A faithful, complete copy of the entries below is required, with images removed.

GIVEN DATA:
= = = =

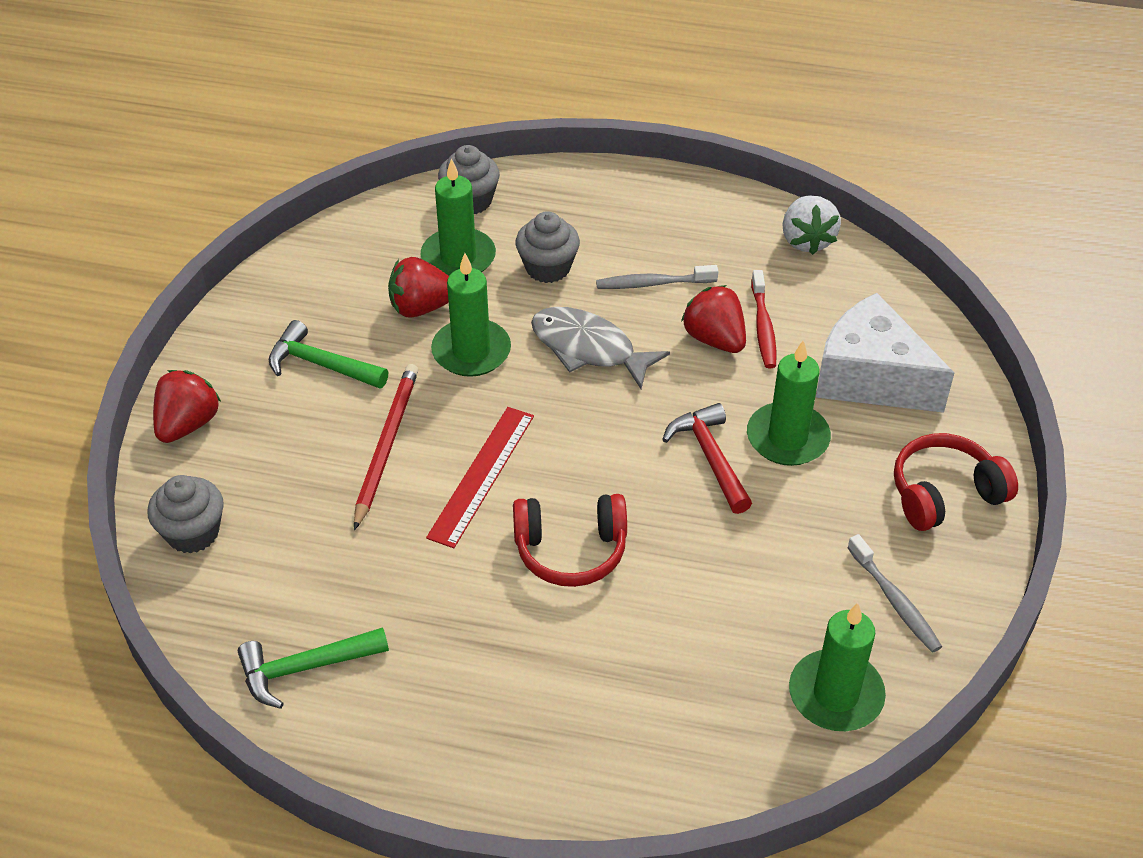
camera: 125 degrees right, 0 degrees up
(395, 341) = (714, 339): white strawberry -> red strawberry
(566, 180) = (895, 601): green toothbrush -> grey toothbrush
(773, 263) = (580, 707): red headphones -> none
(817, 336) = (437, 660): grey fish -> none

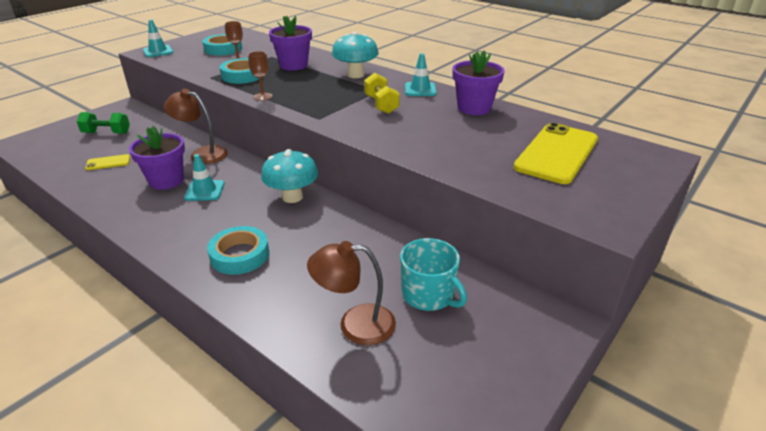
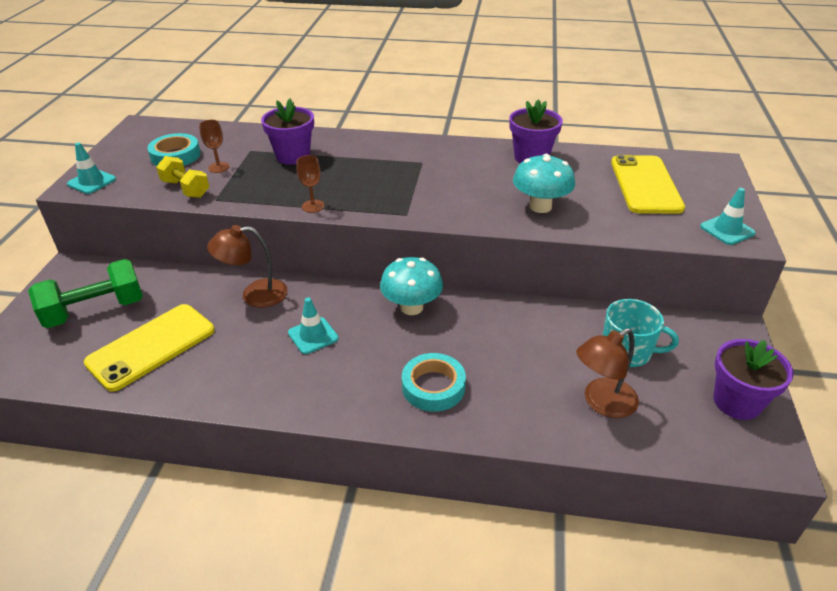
camera: 30 degrees left, 5 degrees up
(107, 133) = (95, 311): green dumbbell -> green dumbbell, size x1.59
(108, 162) = (151, 346): yellow phone -> yellow phone, size x2.25
(166, 180) = (254, 341): purple flower pot -> purple flower pot (737, 402)
(242, 75) = (252, 186): turquoise tape -> none
(355, 75) = (376, 150): turquoise mushroom -> turquoise mushroom (540, 206)
(381, 105) = (445, 179): yellow dumbbell -> yellow dumbbell (186, 189)
(420, 89) = (460, 150): turquoise traffic cone -> turquoise traffic cone (727, 230)

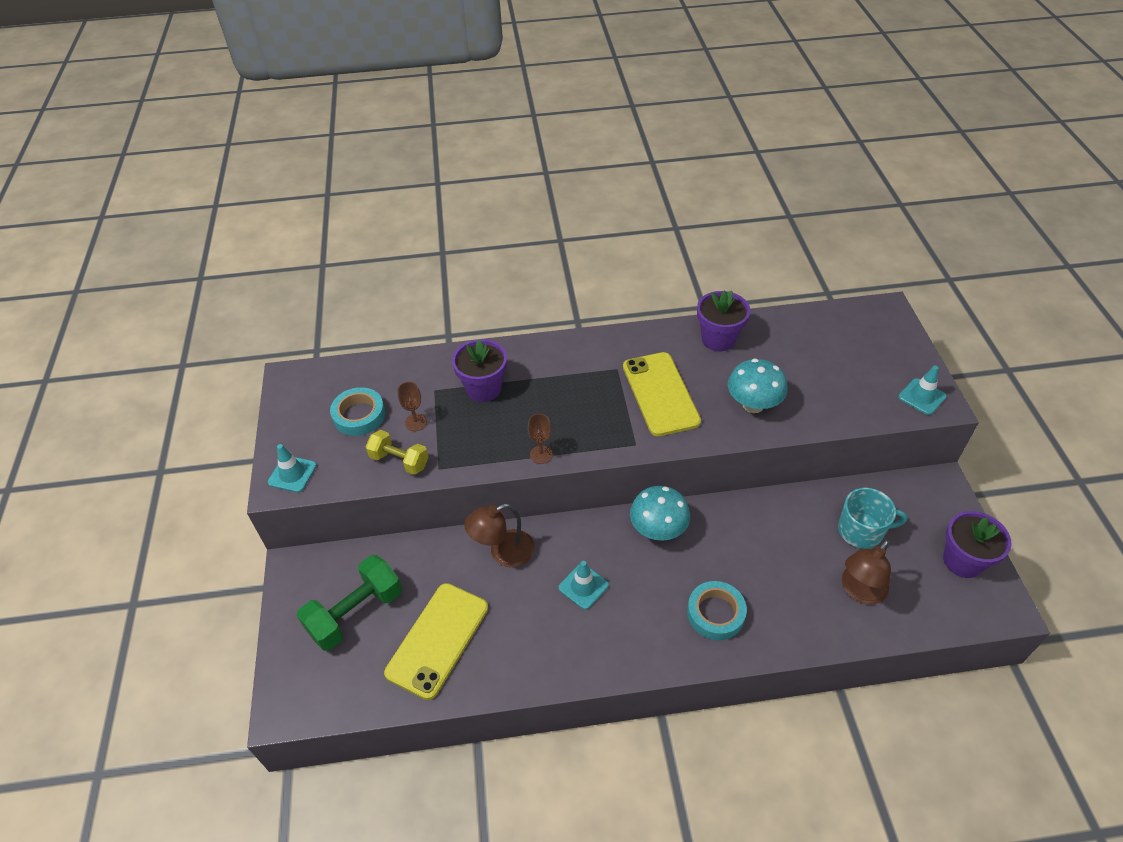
camera: 15 degrees left, 10 degrees up
(645, 185) = (835, 354): yellow phone -> yellow phone (660, 394)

= = = =

ANSWER TO THIS PROBLEM:
camera: 125 degrees right, 0 degrees up
(395, 341) = (714, 339): white strawberry -> red strawberry
(566, 180) = (895, 601): green toothbrush -> grey toothbrush
(773, 263) = (580, 707): red headphones -> none
(817, 336) = (437, 660): grey fish -> none

camera: 30 degrees left, 5 degrees up
(107, 133) = (95, 311): green dumbbell -> green dumbbell, size x1.59
(108, 162) = (151, 346): yellow phone -> yellow phone, size x2.25
(166, 180) = (254, 341): purple flower pot -> purple flower pot (737, 402)
(242, 75) = (252, 186): turquoise tape -> none
(355, 75) = (376, 150): turquoise mushroom -> turquoise mushroom (540, 206)
(381, 105) = (445, 179): yellow dumbbell -> yellow dumbbell (186, 189)
(420, 89) = (460, 150): turquoise traffic cone -> turquoise traffic cone (727, 230)

camera: 15 degrees left, 10 degrees up
(645, 185) = (835, 354): yellow phone -> yellow phone (660, 394)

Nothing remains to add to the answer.